Dataset content below:

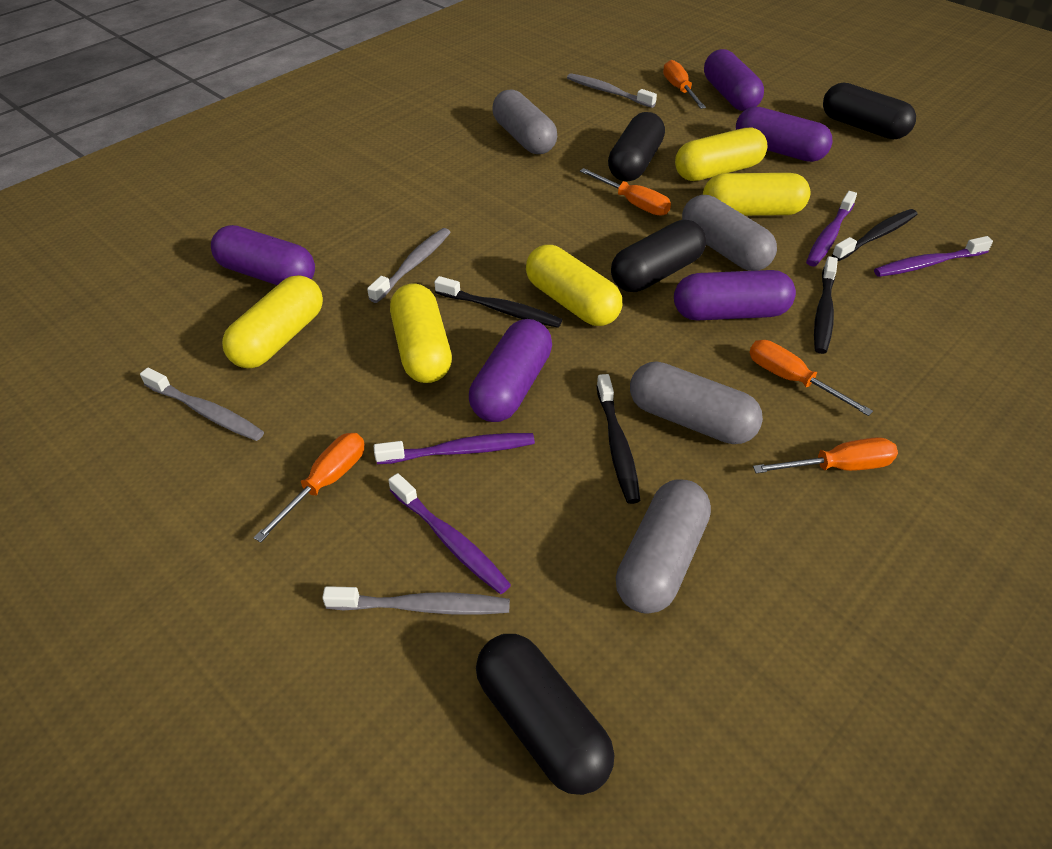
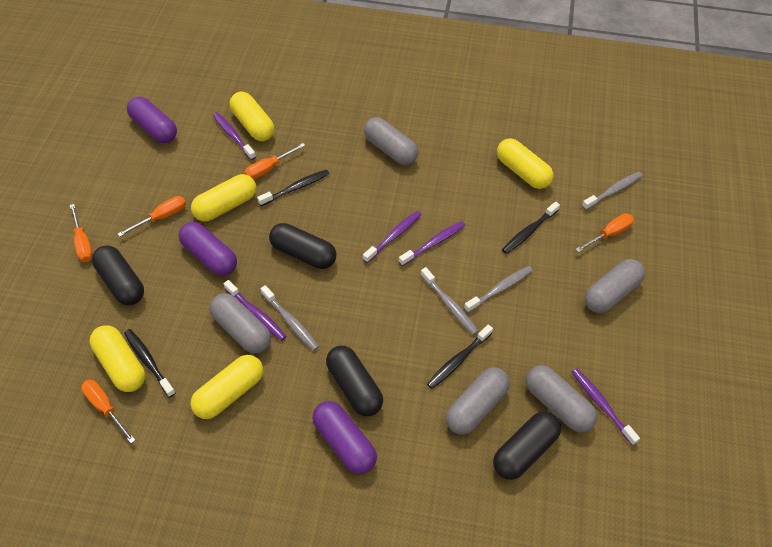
grey capsule: 4 -> 5
purple capsule: 5 -> 3
purple toothbrush: 4 -> 5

End of Dataset content.

- **Exercise prompt**
Wherever the string "purple" is found in the listing above, copy the line that contains it.

- **Answer section**
purple capsule: 5 -> 3
purple toothbrush: 4 -> 5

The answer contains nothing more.